• [RECORD EXCERPTS]
======

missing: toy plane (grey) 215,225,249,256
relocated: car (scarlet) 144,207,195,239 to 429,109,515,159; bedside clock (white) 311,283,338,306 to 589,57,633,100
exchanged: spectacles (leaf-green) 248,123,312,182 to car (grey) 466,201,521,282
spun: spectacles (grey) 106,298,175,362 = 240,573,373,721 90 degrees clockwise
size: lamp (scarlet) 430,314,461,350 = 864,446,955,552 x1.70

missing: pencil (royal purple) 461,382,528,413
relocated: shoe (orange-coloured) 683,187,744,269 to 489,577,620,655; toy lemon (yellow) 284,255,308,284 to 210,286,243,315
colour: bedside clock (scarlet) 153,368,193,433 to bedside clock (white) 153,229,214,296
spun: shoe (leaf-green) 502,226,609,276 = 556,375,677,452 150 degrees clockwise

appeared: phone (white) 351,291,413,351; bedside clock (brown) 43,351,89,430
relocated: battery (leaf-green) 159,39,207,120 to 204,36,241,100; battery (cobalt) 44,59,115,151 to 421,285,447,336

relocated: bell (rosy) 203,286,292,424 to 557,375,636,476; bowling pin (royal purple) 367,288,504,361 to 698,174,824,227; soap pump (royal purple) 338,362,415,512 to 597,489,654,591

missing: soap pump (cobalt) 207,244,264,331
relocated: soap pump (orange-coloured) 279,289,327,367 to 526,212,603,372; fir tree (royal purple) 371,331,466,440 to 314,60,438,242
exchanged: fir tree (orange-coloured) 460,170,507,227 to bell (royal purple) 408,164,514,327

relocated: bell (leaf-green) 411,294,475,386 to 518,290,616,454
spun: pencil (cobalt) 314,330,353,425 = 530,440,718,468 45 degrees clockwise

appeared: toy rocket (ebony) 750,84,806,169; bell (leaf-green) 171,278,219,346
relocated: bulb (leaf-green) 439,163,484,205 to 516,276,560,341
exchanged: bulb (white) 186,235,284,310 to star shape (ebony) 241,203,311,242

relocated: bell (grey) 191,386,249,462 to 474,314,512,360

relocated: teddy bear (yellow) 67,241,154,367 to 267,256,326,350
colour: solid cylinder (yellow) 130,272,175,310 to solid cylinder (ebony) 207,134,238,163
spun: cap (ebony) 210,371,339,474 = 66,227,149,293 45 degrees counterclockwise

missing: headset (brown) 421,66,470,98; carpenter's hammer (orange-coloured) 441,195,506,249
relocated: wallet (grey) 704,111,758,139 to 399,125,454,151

======

• [ASSIGNMENT] Make an exact copy of all the entries above.

• [SOLUTION TO THE PROBLEM]
missing: toy plane (grey) 215,225,249,256
relocated: car (scarlet) 144,207,195,239 to 429,109,515,159; bedside clock (white) 311,283,338,306 to 589,57,633,100
exchanged: spectacles (leaf-green) 248,123,312,182 to car (grey) 466,201,521,282
spun: spectacles (grey) 106,298,175,362 = 240,573,373,721 90 degrees clockwise
size: lamp (scarlet) 430,314,461,350 = 864,446,955,552 x1.70

missing: pencil (royal purple) 461,382,528,413
relocated: shoe (orange-coloured) 683,187,744,269 to 489,577,620,655; toy lemon (yellow) 284,255,308,284 to 210,286,243,315
colour: bedside clock (scarlet) 153,368,193,433 to bedside clock (white) 153,229,214,296
spun: shoe (leaf-green) 502,226,609,276 = 556,375,677,452 150 degrees clockwise

appeared: phone (white) 351,291,413,351; bedside clock (brown) 43,351,89,430
relocated: battery (leaf-green) 159,39,207,120 to 204,36,241,100; battery (cobalt) 44,59,115,151 to 421,285,447,336

relocated: bell (rosy) 203,286,292,424 to 557,375,636,476; bowling pin (royal purple) 367,288,504,361 to 698,174,824,227; soap pump (royal purple) 338,362,415,512 to 597,489,654,591

missing: soap pump (cobalt) 207,244,264,331
relocated: soap pump (orange-coloured) 279,289,327,367 to 526,212,603,372; fir tree (royal purple) 371,331,466,440 to 314,60,438,242
exchanged: fir tree (orange-coloured) 460,170,507,227 to bell (royal purple) 408,164,514,327

relocated: bell (leaf-green) 411,294,475,386 to 518,290,616,454
spun: pencil (cobalt) 314,330,353,425 = 530,440,718,468 45 degrees clockwise

appeared: toy rocket (ebony) 750,84,806,169; bell (leaf-green) 171,278,219,346
relocated: bulb (leaf-green) 439,163,484,205 to 516,276,560,341
exchanged: bulb (white) 186,235,284,310 to star shape (ebony) 241,203,311,242

relocated: bell (grey) 191,386,249,462 to 474,314,512,360

relocated: teddy bear (yellow) 67,241,154,367 to 267,256,326,350
colour: solid cylinder (yellow) 130,272,175,310 to solid cylinder (ebony) 207,134,238,163
spun: cap (ebony) 210,371,339,474 = 66,227,149,293 45 degrees counterclockwise

missing: headset (brown) 421,66,470,98; carpenter's hammer (orange-coloured) 441,195,506,249
relocated: wallet (grey) 704,111,758,139 to 399,125,454,151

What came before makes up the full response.